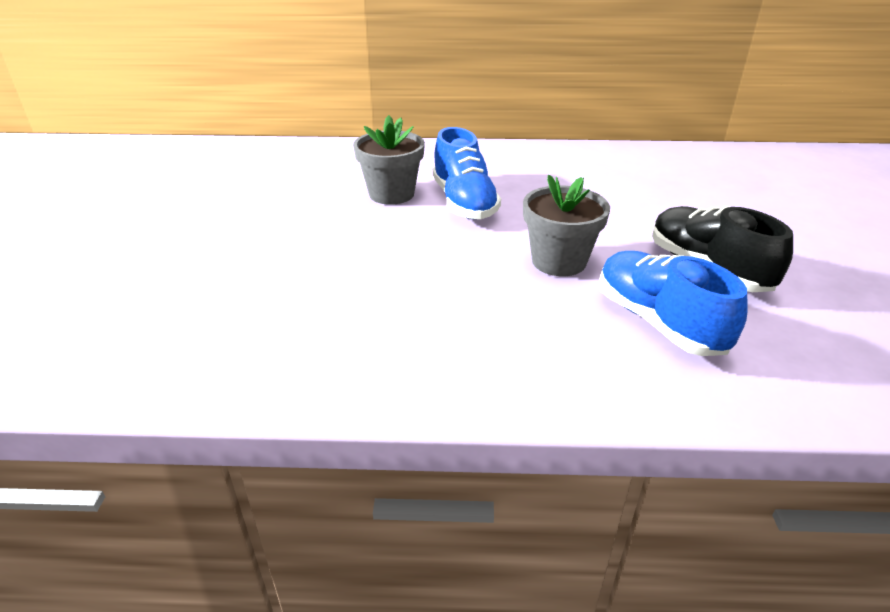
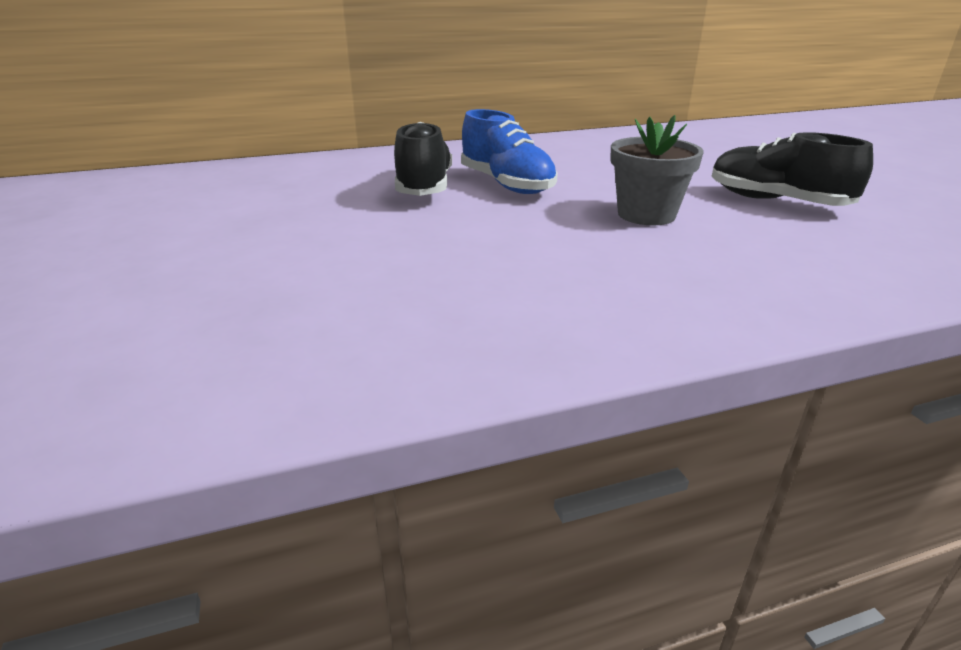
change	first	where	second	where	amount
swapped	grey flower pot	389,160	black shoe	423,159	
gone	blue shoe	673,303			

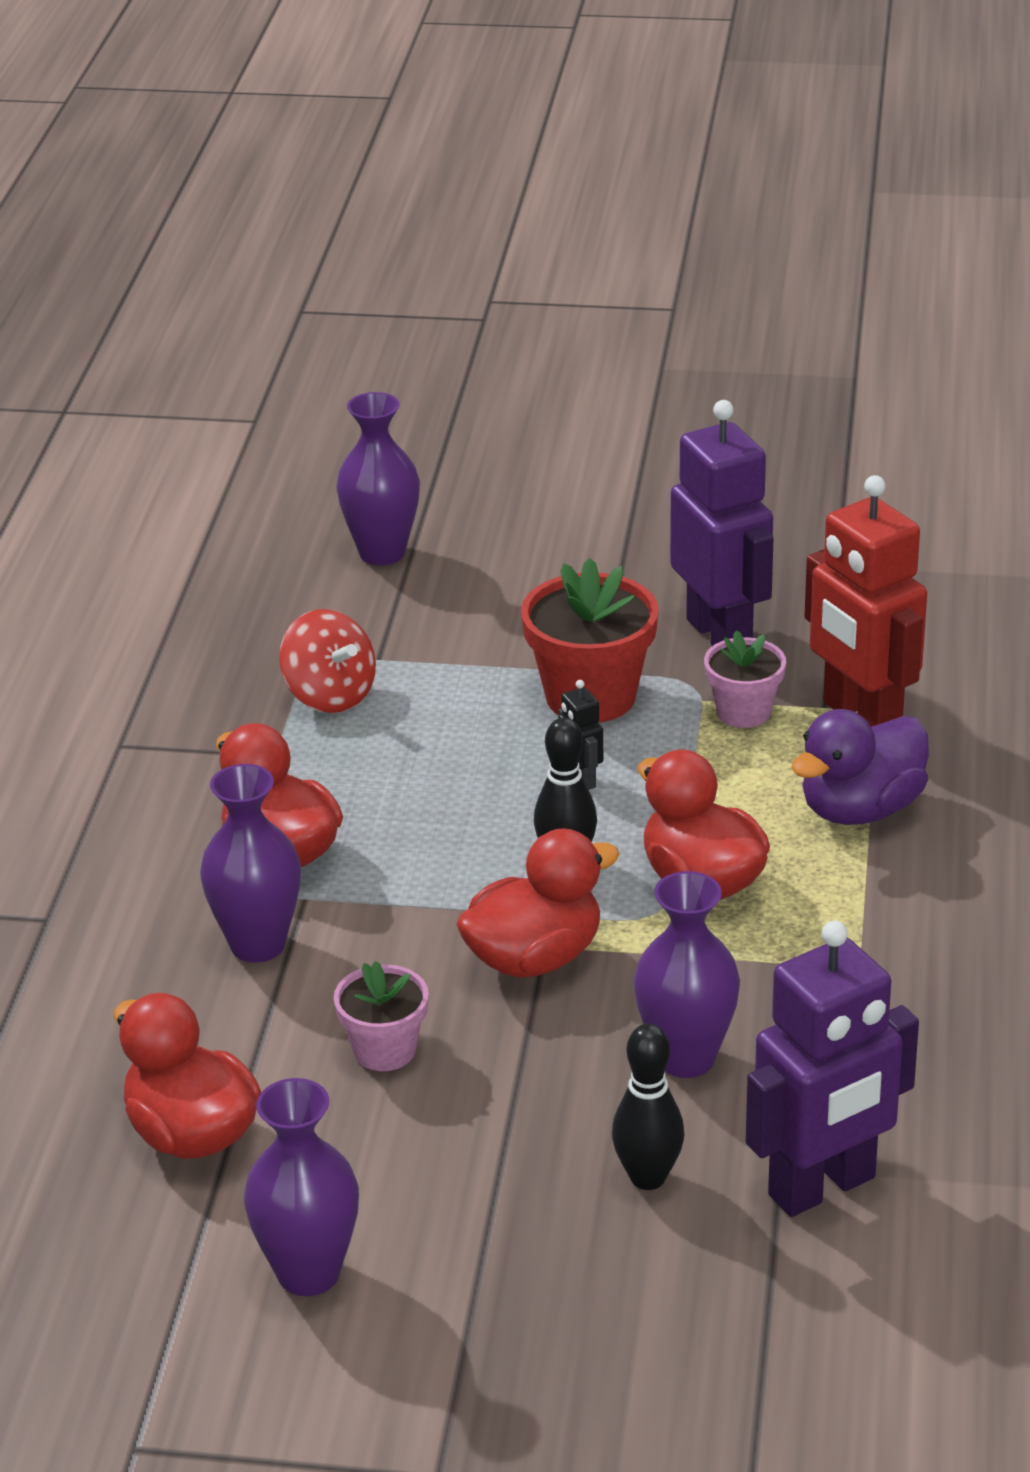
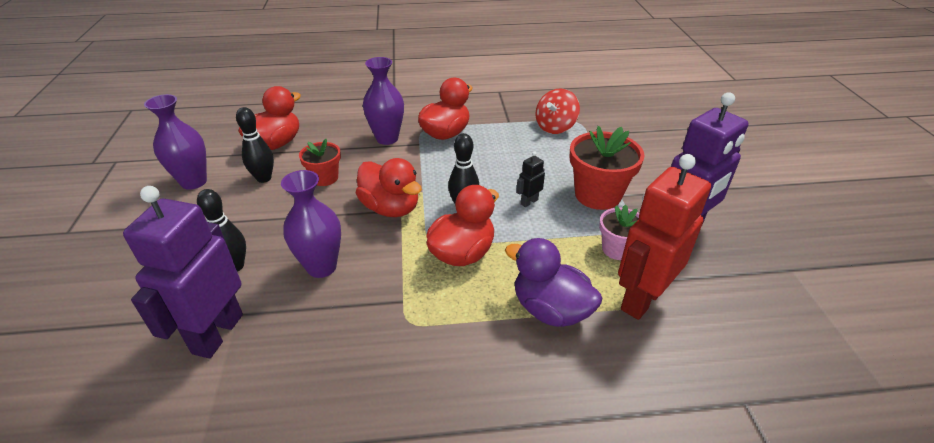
change	first	where	second	where	amount
gone	purple vase	378,478			
rotated	purple robot	832,1069		183,272	60 degrees clockwise
repainted	pink flower pot	381,1016	red flower pot	320,162	
new			black bowling pin	255,145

-=-=-=-=-

● WHAT THIS TASK INVOLVES:
In your copy, leave out the pictures and reproduce the material above exactly.

● EXERCISE SOLUTION:
change	first	where	second	where	amount
swapped	grey flower pot	389,160	black shoe	423,159	
gone	blue shoe	673,303			

change	first	where	second	where	amount
gone	purple vase	378,478			
rotated	purple robot	832,1069		183,272	60 degrees clockwise
repainted	pink flower pot	381,1016	red flower pot	320,162	
new			black bowling pin	255,145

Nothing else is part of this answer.